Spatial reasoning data
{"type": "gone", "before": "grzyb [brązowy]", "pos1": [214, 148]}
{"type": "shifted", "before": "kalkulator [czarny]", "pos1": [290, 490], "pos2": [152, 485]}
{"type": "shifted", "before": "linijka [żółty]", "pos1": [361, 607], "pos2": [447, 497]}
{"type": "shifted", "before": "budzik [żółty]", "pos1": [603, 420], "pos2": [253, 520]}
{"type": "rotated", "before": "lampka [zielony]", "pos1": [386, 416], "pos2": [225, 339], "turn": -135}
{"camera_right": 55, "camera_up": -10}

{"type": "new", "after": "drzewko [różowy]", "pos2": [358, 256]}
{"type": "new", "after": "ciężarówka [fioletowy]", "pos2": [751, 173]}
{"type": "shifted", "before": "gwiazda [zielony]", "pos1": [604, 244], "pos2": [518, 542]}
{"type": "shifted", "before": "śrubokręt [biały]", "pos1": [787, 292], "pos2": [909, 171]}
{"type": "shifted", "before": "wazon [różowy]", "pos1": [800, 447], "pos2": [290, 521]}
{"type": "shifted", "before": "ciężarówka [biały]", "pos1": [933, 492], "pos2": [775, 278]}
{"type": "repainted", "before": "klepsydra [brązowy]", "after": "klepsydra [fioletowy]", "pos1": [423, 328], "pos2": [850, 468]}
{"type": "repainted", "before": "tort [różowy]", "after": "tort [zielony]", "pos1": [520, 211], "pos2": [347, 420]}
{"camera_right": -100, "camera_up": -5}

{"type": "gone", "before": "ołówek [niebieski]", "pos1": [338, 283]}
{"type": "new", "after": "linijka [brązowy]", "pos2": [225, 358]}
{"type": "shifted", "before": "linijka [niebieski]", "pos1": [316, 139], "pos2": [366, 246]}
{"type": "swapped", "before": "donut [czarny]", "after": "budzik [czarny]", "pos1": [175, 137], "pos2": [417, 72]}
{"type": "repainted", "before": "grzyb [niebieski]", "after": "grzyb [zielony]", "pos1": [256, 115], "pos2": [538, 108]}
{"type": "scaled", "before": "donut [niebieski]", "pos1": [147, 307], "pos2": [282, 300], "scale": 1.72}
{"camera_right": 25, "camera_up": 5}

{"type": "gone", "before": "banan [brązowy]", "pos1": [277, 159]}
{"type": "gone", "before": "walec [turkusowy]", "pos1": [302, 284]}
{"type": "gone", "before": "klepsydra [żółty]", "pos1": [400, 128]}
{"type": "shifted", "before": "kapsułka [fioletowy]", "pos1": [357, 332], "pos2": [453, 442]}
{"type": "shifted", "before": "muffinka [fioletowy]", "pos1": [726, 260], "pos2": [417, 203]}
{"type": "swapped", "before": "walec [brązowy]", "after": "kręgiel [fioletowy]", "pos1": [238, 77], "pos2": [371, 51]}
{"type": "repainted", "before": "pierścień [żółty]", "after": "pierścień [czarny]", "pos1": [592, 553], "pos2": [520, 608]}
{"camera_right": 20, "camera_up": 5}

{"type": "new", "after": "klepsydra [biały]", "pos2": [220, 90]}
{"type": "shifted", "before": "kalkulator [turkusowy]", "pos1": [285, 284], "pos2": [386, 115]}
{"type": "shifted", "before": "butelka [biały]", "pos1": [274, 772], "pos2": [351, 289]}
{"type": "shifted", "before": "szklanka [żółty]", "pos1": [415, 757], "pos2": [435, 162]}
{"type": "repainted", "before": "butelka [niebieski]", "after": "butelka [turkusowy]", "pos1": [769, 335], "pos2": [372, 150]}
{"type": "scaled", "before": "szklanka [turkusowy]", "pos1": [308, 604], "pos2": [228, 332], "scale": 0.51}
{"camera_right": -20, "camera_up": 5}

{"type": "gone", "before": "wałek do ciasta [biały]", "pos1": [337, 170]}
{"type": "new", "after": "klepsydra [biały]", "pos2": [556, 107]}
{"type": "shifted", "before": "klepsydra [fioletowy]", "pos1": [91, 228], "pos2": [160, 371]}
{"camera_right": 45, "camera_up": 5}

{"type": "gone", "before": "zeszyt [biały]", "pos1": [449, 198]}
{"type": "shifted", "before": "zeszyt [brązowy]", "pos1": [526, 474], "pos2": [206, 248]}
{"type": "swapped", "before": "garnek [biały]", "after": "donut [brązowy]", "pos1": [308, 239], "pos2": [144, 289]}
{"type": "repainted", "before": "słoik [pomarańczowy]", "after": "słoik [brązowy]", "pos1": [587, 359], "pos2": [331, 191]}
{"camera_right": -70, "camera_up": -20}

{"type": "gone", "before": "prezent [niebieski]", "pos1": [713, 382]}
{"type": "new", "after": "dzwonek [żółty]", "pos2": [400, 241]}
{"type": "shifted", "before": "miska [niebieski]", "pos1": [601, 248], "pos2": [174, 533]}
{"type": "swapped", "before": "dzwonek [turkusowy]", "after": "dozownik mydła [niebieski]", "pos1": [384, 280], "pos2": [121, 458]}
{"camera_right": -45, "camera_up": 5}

**WORK REQUEST**
Return all entries exactly.

**RESPONSE TO THE EXERCISE**
{"type": "gone", "before": "grzyb [brązowy]", "pos1": [214, 148]}
{"type": "shifted", "before": "kalkulator [czarny]", "pos1": [290, 490], "pos2": [152, 485]}
{"type": "shifted", "before": "linijka [żółty]", "pos1": [361, 607], "pos2": [447, 497]}
{"type": "shifted", "before": "budzik [żółty]", "pos1": [603, 420], "pos2": [253, 520]}
{"type": "rotated", "before": "lampka [zielony]", "pos1": [386, 416], "pos2": [225, 339], "turn": -135}
{"camera_right": 55, "camera_up": -10}

{"type": "new", "after": "drzewko [różowy]", "pos2": [358, 256]}
{"type": "new", "after": "ciężarówka [fioletowy]", "pos2": [751, 173]}
{"type": "shifted", "before": "gwiazda [zielony]", "pos1": [604, 244], "pos2": [518, 542]}
{"type": "shifted", "before": "śrubokręt [biały]", "pos1": [787, 292], "pos2": [909, 171]}
{"type": "shifted", "before": "wazon [różowy]", "pos1": [800, 447], "pos2": [290, 521]}
{"type": "shifted", "before": "ciężarówka [biały]", "pos1": [933, 492], "pos2": [775, 278]}
{"type": "repainted", "before": "klepsydra [brązowy]", "after": "klepsydra [fioletowy]", "pos1": [423, 328], "pos2": [850, 468]}
{"type": "repainted", "before": "tort [różowy]", "after": "tort [zielony]", "pos1": [520, 211], "pos2": [347, 420]}
{"camera_right": -100, "camera_up": -5}

{"type": "gone", "before": "ołówek [niebieski]", "pos1": [338, 283]}
{"type": "new", "after": "linijka [brązowy]", "pos2": [225, 358]}
{"type": "shifted", "before": "linijka [niebieski]", "pos1": [316, 139], "pos2": [366, 246]}
{"type": "swapped", "before": "donut [czarny]", "after": "budzik [czarny]", "pos1": [175, 137], "pos2": [417, 72]}
{"type": "repainted", "before": "grzyb [niebieski]", "after": "grzyb [zielony]", "pos1": [256, 115], "pos2": [538, 108]}
{"type": "scaled", "before": "donut [niebieski]", "pos1": [147, 307], "pos2": [282, 300], "scale": 1.72}
{"camera_right": 25, "camera_up": 5}

{"type": "gone", "before": "banan [brązowy]", "pos1": [277, 159]}
{"type": "gone", "before": "walec [turkusowy]", "pos1": [302, 284]}
{"type": "gone", "before": "klepsydra [żółty]", "pos1": [400, 128]}
{"type": "shifted", "before": "kapsułka [fioletowy]", "pos1": [357, 332], "pos2": [453, 442]}
{"type": "shifted", "before": "muffinka [fioletowy]", "pos1": [726, 260], "pos2": [417, 203]}
{"type": "swapped", "before": "walec [brązowy]", "after": "kręgiel [fioletowy]", "pos1": [238, 77], "pos2": [371, 51]}
{"type": "repainted", "before": "pierścień [żółty]", "after": "pierścień [czarny]", "pos1": [592, 553], "pos2": [520, 608]}
{"camera_right": 20, "camera_up": 5}

{"type": "new", "after": "klepsydra [biały]", "pos2": [220, 90]}
{"type": "shifted", "before": "kalkulator [turkusowy]", "pos1": [285, 284], "pos2": [386, 115]}
{"type": "shifted", "before": "butelka [biały]", "pos1": [274, 772], "pos2": [351, 289]}
{"type": "shifted", "before": "szklanka [żółty]", "pos1": [415, 757], "pos2": [435, 162]}
{"type": "repainted", "before": "butelka [niebieski]", "after": "butelka [turkusowy]", "pos1": [769, 335], "pos2": [372, 150]}
{"type": "scaled", "before": "szklanka [turkusowy]", "pos1": [308, 604], "pos2": [228, 332], "scale": 0.51}
{"camera_right": -20, "camera_up": 5}

{"type": "gone", "before": "wałek do ciasta [biały]", "pos1": [337, 170]}
{"type": "new", "after": "klepsydra [biały]", "pos2": [556, 107]}
{"type": "shifted", "before": "klepsydra [fioletowy]", "pos1": [91, 228], "pos2": [160, 371]}
{"camera_right": 45, "camera_up": 5}

{"type": "gone", "before": "zeszyt [biały]", "pos1": [449, 198]}
{"type": "shifted", "before": "zeszyt [brązowy]", "pos1": [526, 474], "pos2": [206, 248]}
{"type": "swapped", "before": "garnek [biały]", "after": "donut [brązowy]", "pos1": [308, 239], "pos2": [144, 289]}
{"type": "repainted", "before": "słoik [pomarańczowy]", "after": "słoik [brązowy]", "pos1": [587, 359], "pos2": [331, 191]}
{"camera_right": -70, "camera_up": -20}

{"type": "gone", "before": "prezent [niebieski]", "pos1": [713, 382]}
{"type": "new", "after": "dzwonek [żółty]", "pos2": [400, 241]}
{"type": "shifted", "before": "miska [niebieski]", "pos1": [601, 248], "pos2": [174, 533]}
{"type": "swapped", "before": "dzwonek [turkusowy]", "after": "dozownik mydła [niebieski]", "pos1": [384, 280], "pos2": [121, 458]}
{"camera_right": -45, "camera_up": 5}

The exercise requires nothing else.